Directions: Do not repeat pictures. Repeat exactly the lines of the listing below from its first line through the line with "brown trapezoid: (52, 159) -> (51, 33), moved".

Recorded data:
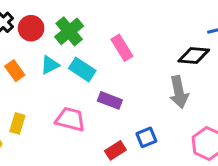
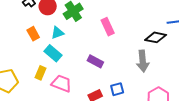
cyan rectangle: (82, 70) -> (53, 53), moved
pink trapezoid: (70, 119) -> (61, 83), moved
yellow rectangle: (17, 123) -> (41, 73), moved

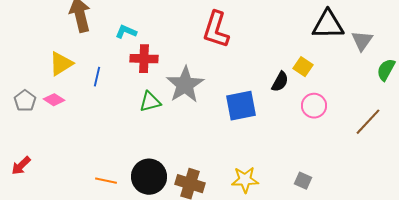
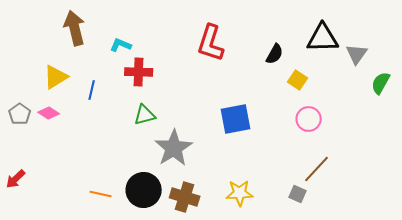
black semicircle: (280, 82) -> (275, 54), moved
gray star: (185, 85) -> (174, 148), moved
brown line: (368, 122) -> (317, 169), moved

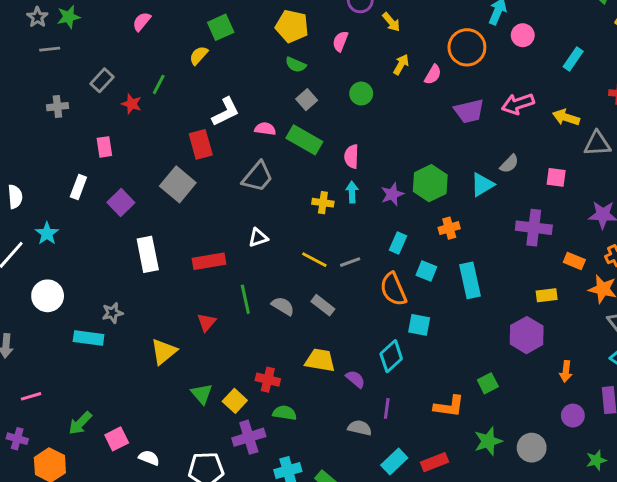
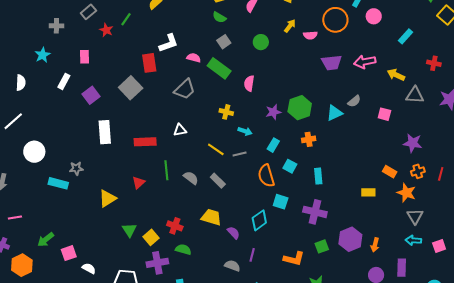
pink semicircle: (433, 75) -> (310, 35), turned 48
cyan arrow: (352, 192) -> (245, 131), moved, turned 104
purple cross: (534, 228) -> (315, 212), moved
cyan star: (47, 233) -> (43, 55), moved
cyan rectangle: (470, 280) -> (318, 176), size x0.7
purple hexagon: (527, 335) -> (350, 239), moved

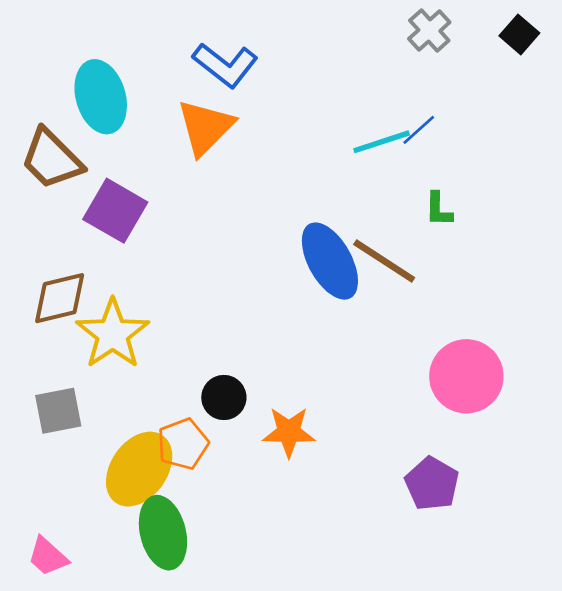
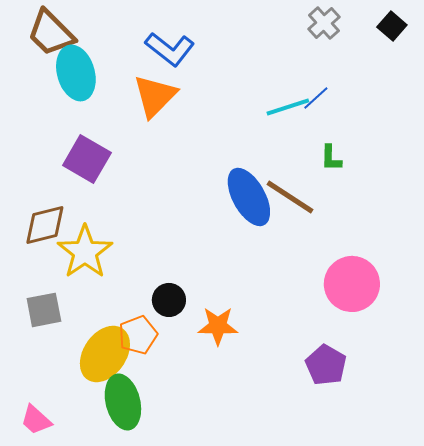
brown trapezoid: (52, 159) -> (51, 33), moved

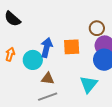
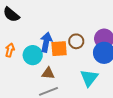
brown circle: (97, 28) -> (76, 41), moved
orange square: (72, 47) -> (59, 49), moved

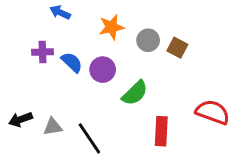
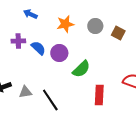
gray circle: (148, 40) -> (95, 26), moved
brown square: (177, 48) -> (118, 33), moved

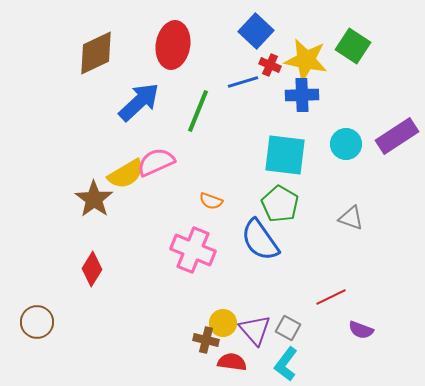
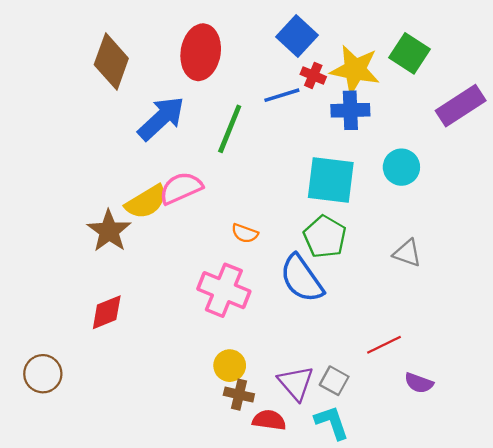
brown diamond: (96, 53) -> (111, 62), turned -45
purple rectangle: (397, 136) -> (461, 106), moved
red diamond: (92, 269) -> (107, 312), turned 36
yellow circle: (223, 323) -> (230, 366), moved
cyan L-shape: (286, 364) -> (332, 422), turned 124

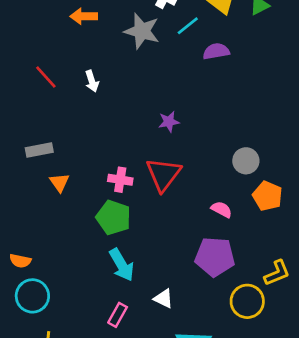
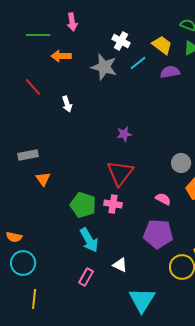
purple semicircle: (216, 51) -> (170, 72), moved
red line: (46, 77) -> (33, 87), moved
pink cross: (120, 180) -> (113, 204), moved

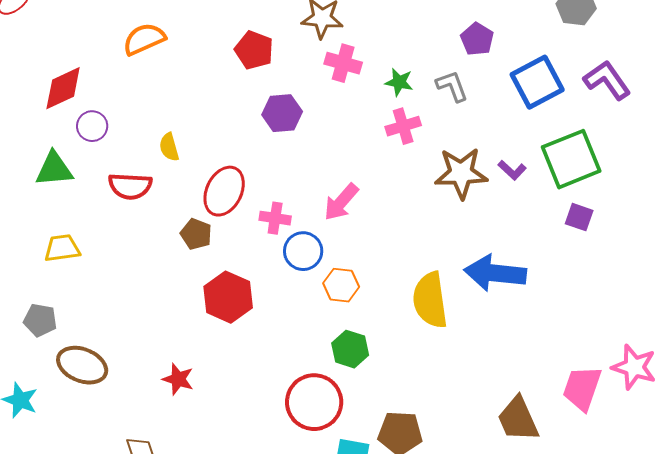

Result of this exercise:
cyan rectangle: (82, 70) -> (53, 53), moved
pink trapezoid: (70, 119) -> (61, 83), moved
yellow rectangle: (17, 123) -> (41, 73), moved

black semicircle: (280, 82) -> (275, 54), moved
gray star: (185, 85) -> (174, 148), moved
brown line: (368, 122) -> (317, 169), moved

pink semicircle: (433, 75) -> (310, 35), turned 48
cyan arrow: (352, 192) -> (245, 131), moved, turned 104
purple cross: (534, 228) -> (315, 212), moved
cyan star: (47, 233) -> (43, 55), moved
cyan rectangle: (470, 280) -> (318, 176), size x0.7
purple hexagon: (527, 335) -> (350, 239), moved

brown trapezoid: (52, 159) -> (51, 33), moved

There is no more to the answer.